What the exercise asks. Search the records for "spinning" and copy each line that holds it.

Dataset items
- Opening Delimiter -

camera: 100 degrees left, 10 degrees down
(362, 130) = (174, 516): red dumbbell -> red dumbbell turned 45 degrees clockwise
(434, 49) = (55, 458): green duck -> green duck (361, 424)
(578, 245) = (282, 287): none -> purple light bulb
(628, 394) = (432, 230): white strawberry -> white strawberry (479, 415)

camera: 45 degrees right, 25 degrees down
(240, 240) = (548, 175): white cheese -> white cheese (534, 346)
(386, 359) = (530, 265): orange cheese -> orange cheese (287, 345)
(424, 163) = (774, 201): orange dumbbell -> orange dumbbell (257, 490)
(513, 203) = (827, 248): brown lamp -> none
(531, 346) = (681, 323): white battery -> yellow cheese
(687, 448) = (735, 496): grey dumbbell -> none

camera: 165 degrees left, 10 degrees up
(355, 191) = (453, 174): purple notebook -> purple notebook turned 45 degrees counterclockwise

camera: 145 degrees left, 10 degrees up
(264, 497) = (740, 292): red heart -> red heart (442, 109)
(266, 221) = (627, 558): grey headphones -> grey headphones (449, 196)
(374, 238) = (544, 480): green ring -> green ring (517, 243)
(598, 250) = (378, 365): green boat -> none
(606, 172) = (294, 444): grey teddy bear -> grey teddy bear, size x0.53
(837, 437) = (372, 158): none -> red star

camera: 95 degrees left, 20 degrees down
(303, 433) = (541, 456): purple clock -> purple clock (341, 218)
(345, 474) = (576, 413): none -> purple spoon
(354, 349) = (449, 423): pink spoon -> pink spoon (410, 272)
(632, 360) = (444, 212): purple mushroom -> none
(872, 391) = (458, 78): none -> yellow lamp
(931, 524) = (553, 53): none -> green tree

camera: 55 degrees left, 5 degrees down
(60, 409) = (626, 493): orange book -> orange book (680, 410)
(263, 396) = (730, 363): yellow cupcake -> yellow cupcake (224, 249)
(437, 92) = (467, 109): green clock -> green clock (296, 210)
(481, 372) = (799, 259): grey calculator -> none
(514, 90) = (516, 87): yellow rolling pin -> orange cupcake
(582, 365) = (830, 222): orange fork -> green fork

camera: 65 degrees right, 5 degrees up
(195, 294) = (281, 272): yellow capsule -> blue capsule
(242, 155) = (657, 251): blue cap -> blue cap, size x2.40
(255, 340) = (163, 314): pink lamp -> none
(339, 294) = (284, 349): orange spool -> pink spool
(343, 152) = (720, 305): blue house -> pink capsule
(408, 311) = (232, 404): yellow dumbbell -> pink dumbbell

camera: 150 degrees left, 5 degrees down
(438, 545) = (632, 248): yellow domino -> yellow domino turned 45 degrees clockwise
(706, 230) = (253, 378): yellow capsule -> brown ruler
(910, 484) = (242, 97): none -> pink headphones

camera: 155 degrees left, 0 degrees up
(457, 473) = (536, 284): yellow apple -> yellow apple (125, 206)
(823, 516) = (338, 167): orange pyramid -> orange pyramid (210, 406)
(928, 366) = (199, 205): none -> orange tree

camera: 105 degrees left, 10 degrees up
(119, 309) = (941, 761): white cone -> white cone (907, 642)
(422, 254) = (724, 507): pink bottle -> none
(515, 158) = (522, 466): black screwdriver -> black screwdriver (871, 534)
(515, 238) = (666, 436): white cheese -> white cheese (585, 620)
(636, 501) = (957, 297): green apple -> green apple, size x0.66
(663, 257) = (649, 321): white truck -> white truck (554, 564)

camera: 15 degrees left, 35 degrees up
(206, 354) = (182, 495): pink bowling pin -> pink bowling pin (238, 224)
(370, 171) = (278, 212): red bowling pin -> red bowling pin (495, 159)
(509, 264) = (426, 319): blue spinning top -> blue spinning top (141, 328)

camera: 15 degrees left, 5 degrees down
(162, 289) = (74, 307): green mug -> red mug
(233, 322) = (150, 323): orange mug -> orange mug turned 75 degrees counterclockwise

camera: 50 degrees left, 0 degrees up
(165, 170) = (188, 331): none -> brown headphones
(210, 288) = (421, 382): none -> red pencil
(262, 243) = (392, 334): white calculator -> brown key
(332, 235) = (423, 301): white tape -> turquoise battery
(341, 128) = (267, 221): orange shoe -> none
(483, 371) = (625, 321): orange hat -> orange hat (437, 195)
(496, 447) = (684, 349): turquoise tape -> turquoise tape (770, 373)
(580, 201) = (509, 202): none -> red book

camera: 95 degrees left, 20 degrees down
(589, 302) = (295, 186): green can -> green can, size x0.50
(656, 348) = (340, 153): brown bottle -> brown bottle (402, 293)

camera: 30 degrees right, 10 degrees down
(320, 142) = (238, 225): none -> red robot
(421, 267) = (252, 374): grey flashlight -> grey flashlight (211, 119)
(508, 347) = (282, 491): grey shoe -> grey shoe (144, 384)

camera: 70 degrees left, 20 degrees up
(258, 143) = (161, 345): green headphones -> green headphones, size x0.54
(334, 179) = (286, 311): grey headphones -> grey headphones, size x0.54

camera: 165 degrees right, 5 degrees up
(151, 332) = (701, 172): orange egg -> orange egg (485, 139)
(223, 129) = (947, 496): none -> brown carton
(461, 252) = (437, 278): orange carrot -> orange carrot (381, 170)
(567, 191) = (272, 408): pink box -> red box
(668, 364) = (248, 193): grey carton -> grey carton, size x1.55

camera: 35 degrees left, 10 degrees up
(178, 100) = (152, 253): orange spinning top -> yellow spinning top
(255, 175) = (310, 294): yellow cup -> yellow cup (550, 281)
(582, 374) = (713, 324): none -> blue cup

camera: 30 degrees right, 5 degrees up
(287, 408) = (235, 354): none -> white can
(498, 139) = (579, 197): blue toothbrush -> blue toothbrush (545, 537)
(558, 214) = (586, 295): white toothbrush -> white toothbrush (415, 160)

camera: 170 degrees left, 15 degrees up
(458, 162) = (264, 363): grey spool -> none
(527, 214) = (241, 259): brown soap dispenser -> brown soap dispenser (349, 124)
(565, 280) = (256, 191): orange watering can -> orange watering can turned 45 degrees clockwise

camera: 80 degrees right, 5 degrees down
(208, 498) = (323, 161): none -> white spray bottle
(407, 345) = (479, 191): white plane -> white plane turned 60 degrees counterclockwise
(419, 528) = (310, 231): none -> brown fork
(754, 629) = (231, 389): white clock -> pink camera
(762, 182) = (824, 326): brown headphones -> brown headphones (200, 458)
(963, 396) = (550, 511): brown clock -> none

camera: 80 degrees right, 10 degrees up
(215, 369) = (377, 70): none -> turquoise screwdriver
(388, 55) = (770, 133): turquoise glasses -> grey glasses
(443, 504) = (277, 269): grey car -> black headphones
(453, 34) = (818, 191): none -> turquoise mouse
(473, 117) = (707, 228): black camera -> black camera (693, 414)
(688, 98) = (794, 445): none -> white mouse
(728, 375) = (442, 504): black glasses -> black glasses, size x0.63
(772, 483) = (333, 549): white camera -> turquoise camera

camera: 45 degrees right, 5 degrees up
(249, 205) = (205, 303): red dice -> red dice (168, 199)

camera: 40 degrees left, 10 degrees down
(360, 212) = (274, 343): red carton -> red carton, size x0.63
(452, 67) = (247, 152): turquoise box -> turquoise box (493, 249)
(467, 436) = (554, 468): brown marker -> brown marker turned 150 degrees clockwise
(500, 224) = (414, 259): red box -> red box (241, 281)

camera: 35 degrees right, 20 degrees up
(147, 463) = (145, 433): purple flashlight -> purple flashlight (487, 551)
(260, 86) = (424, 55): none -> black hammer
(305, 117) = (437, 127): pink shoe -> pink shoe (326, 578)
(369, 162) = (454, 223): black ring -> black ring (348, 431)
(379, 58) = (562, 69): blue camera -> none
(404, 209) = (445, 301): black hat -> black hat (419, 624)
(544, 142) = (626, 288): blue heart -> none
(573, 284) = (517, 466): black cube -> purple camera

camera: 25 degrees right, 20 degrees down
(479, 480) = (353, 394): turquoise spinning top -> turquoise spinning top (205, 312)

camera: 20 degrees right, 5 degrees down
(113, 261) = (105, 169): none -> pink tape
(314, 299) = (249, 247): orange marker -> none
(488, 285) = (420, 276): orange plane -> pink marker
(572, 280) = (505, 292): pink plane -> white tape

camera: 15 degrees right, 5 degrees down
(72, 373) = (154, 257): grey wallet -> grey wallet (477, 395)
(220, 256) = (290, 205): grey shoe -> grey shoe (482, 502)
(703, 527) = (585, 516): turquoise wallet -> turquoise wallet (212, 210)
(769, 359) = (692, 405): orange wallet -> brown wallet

- Closing Delimiter -

Response area.
(509, 264) = (426, 319): blue spinning top -> blue spinning top (141, 328)
(178, 100) = (152, 253): orange spinning top -> yellow spinning top
(479, 480) = (353, 394): turquoise spinning top -> turquoise spinning top (205, 312)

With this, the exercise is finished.